== Segment start ==

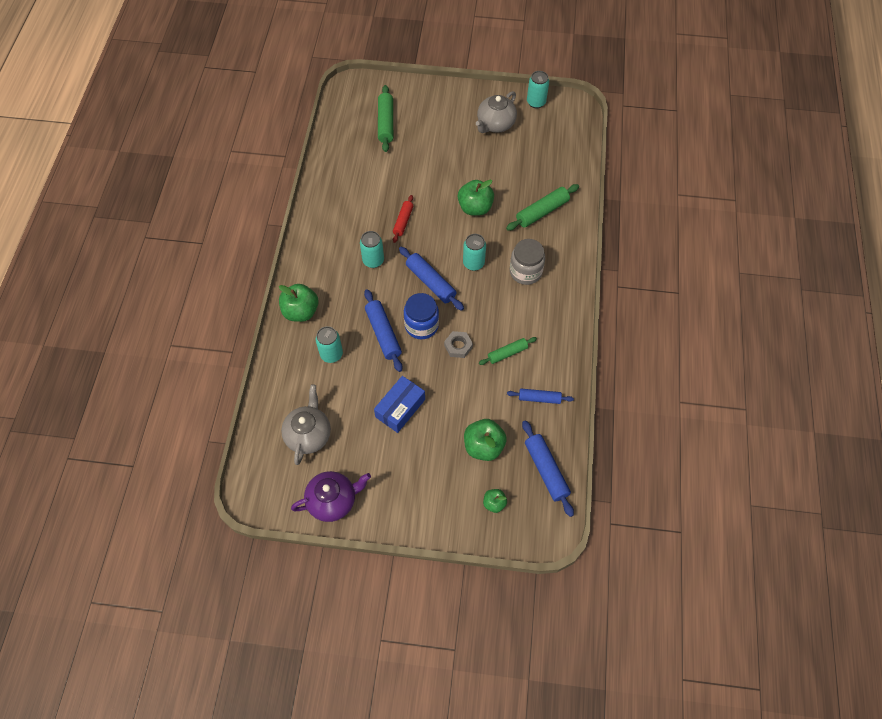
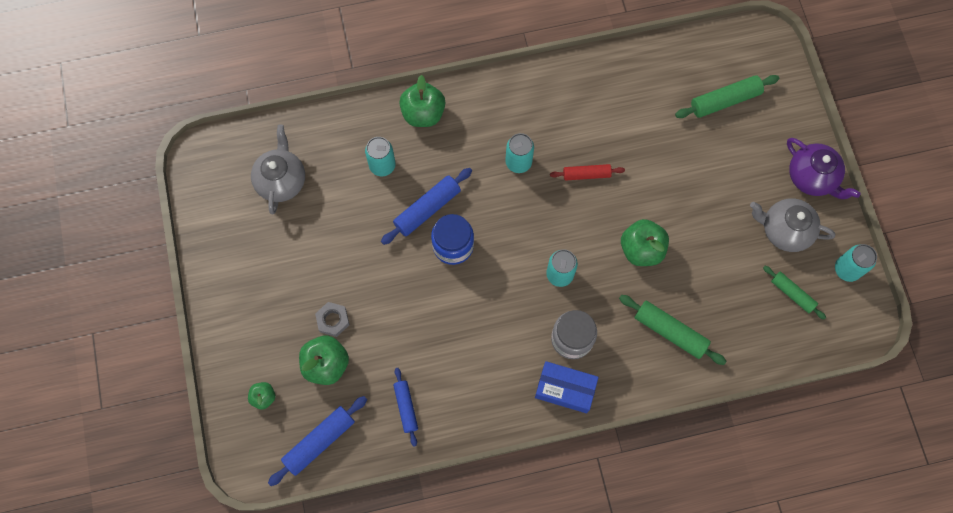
camera: 70 degrees right, 10 degrees up
(308, 434) = (281, 180): grey teapot -> grey teapot turned 75 degrees counterclockwise
(333, 501) = (217, 233): purple teapot -> purple teapot (812, 177)
(400, 408) = (342, 260): blue box -> blue box (565, 389)
(431, 282) = (514, 235): blue rolling pin -> none
(458, 346) = (441, 295): grey nut -> grey nut (333, 320)
(507, 353) = (451, 353): green rolling pin -> green rolling pin (792, 294)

== Segment end ==

» **Directive**: From the first line of the records down through the line containing "(458, 346) = (441, 295): grey", transcribe exactly those lines and no others, both ends kept, pictures dropped.

» **Written answer**:
camera: 70 degrees right, 10 degrees up
(308, 434) = (281, 180): grey teapot -> grey teapot turned 75 degrees counterclockwise
(333, 501) = (217, 233): purple teapot -> purple teapot (812, 177)
(400, 408) = (342, 260): blue box -> blue box (565, 389)
(431, 282) = (514, 235): blue rolling pin -> none
(458, 346) = (441, 295): grey nut -> grey nut (333, 320)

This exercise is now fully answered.